## What you will do
Pull every line that holds the word "river" from the entries.

## Data

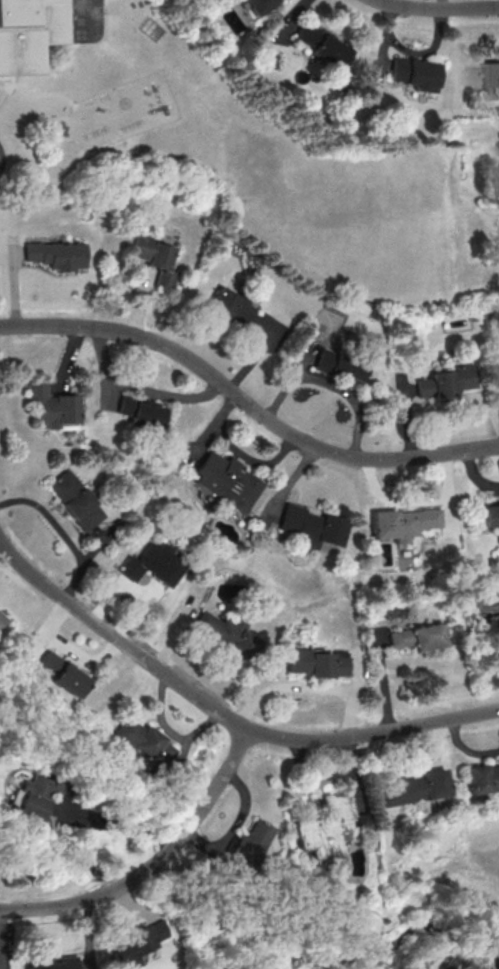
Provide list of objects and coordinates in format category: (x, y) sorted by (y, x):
building: (249, 5)
road: (437, 8)
building: (24, 32)
building: (313, 45)
building: (406, 73)
road: (38, 74)
building: (487, 78)
road: (4, 82)
road: (33, 93)
building: (50, 254)
building: (148, 258)
building: (228, 311)
building: (498, 364)
building: (332, 365)
building: (440, 381)
building: (45, 405)
road: (245, 406)
building: (137, 411)
building: (223, 481)
building: (70, 500)
building: (489, 518)
building: (400, 523)
building: (310, 526)
building: (150, 564)
building: (484, 596)
building: (0, 617)
building: (229, 635)
building: (374, 636)
building: (416, 637)
building: (317, 663)
building: (59, 673)
road: (223, 713)
building: (142, 741)
building: (482, 777)
building: (415, 788)
building: (32, 797)
road: (120, 824)
building: (328, 833)
building: (250, 843)
river: (49, 863)
road: (154, 863)
river: (124, 888)
building: (142, 944)
building: (62, 963)
river: (331, 964)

## Answer below
river: (49, 863)
river: (124, 888)
river: (331, 964)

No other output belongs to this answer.